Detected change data
※ ※ ※
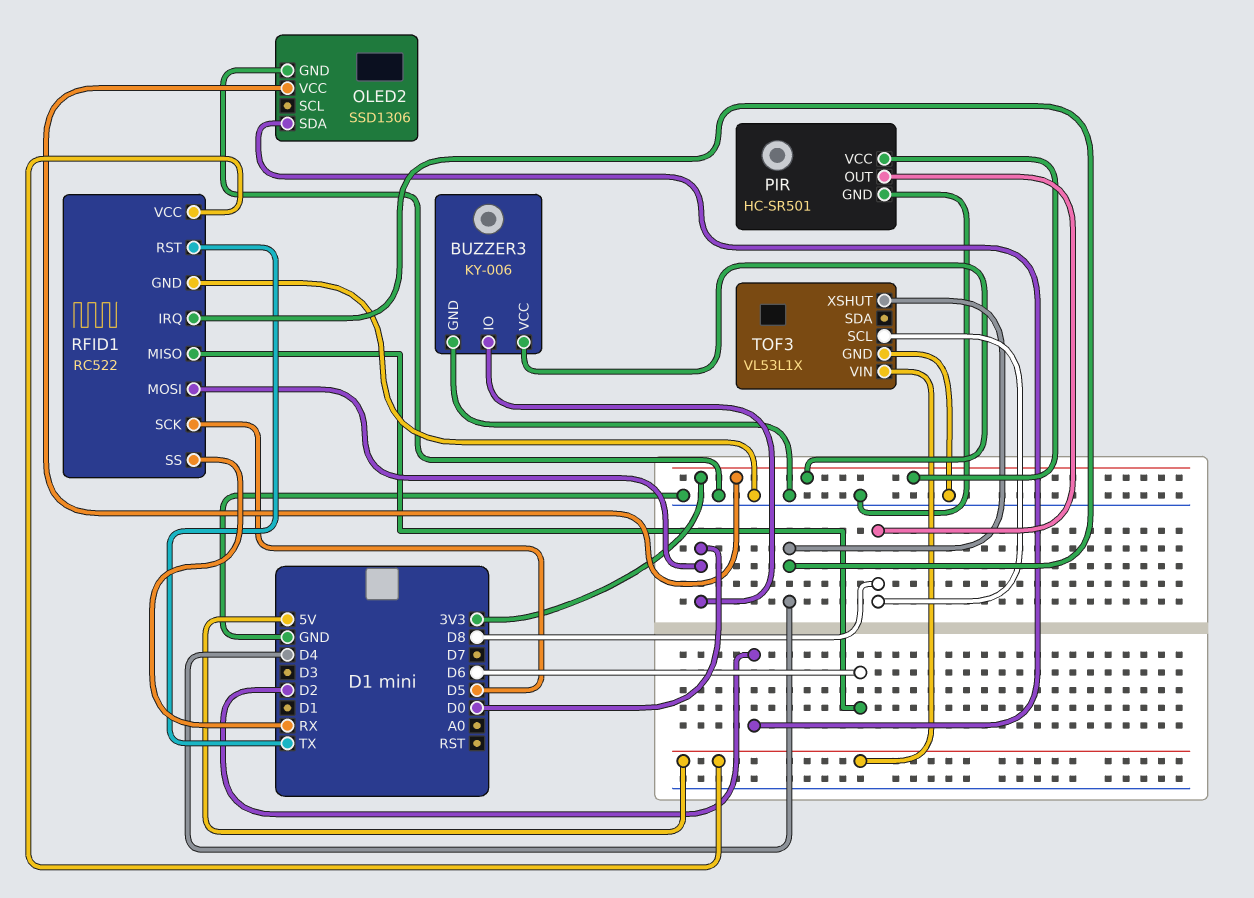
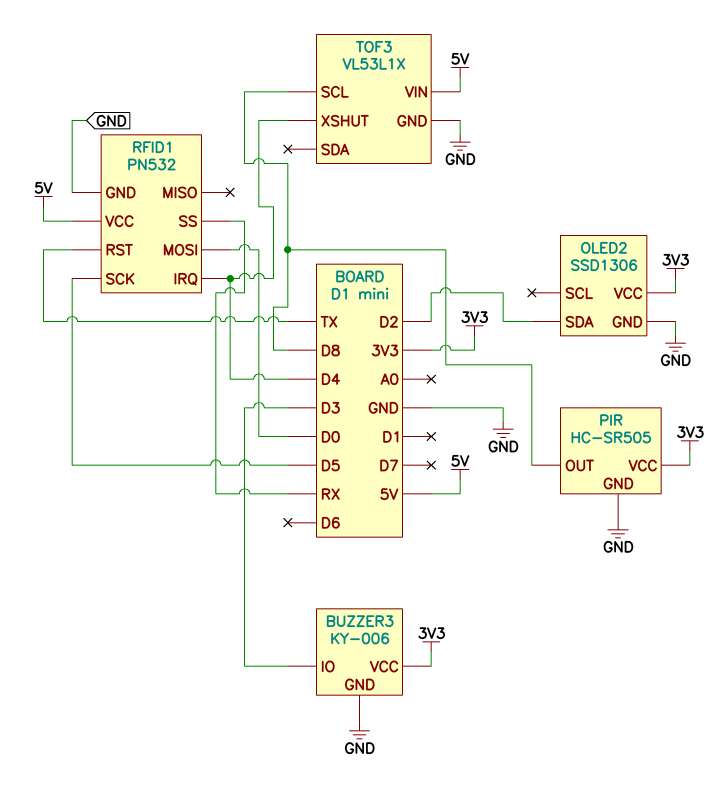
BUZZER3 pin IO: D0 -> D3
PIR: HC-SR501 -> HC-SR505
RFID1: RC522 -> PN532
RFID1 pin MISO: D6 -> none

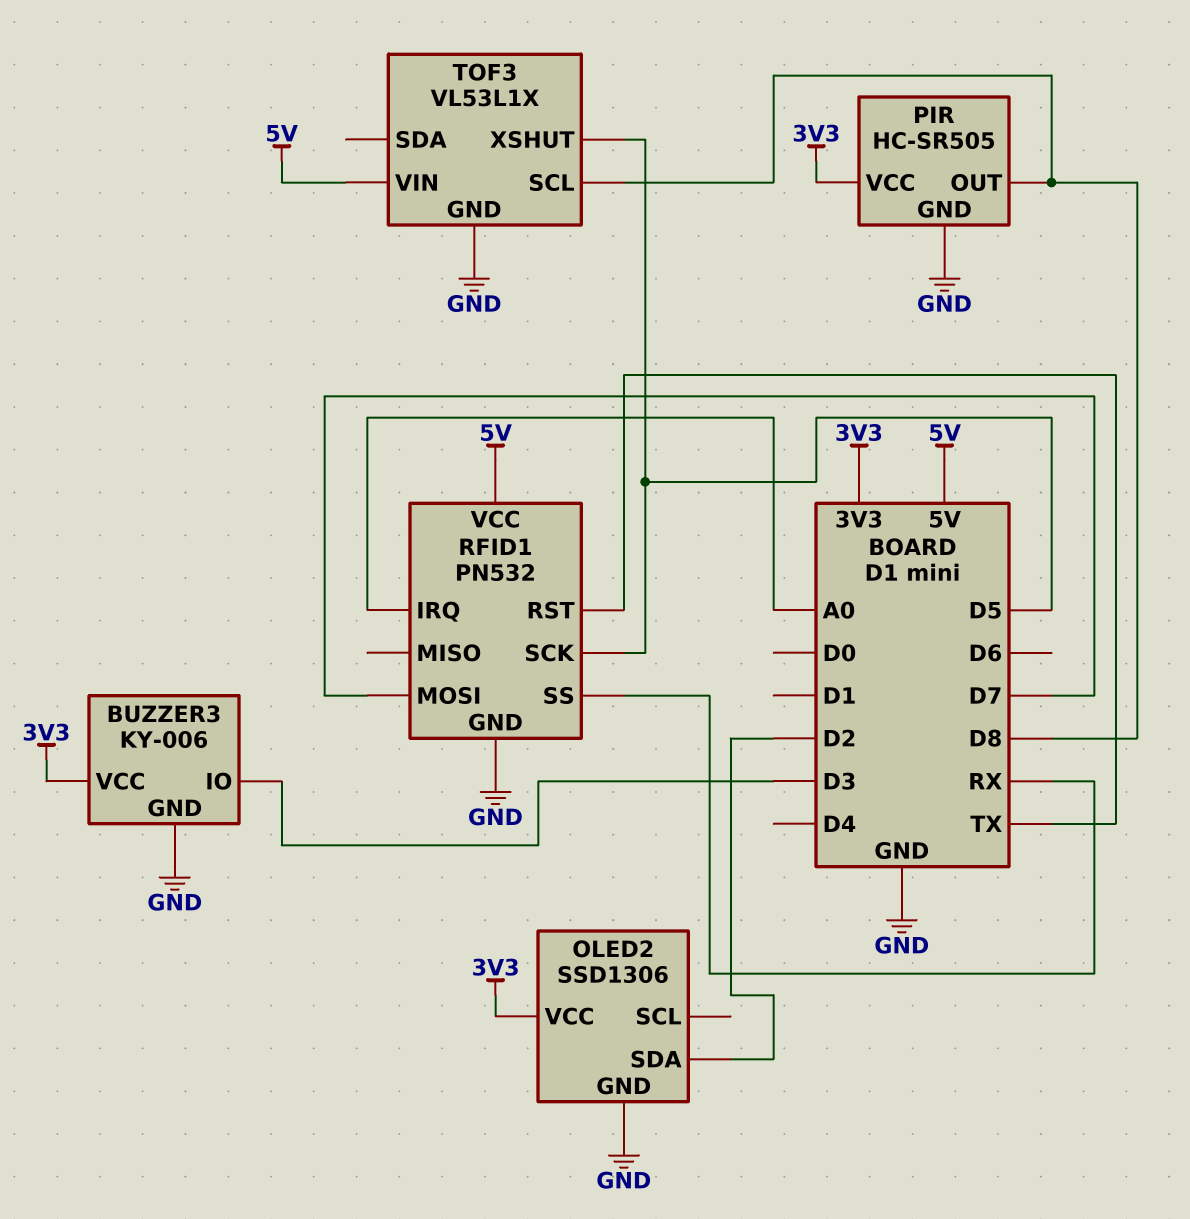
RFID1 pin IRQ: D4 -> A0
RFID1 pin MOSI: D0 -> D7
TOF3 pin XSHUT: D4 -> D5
※ ※ ※
AIM OF THE TASK
Each entry above must be duplicated precisely; none of the pictures may be included.

SOLVED PROBLEM
BUZZER3 pin IO: D0 -> D3
PIR: HC-SR501 -> HC-SR505
RFID1: RC522 -> PN532
RFID1 pin MISO: D6 -> none

RFID1 pin IRQ: D4 -> A0
RFID1 pin MOSI: D0 -> D7
TOF3 pin XSHUT: D4 -> D5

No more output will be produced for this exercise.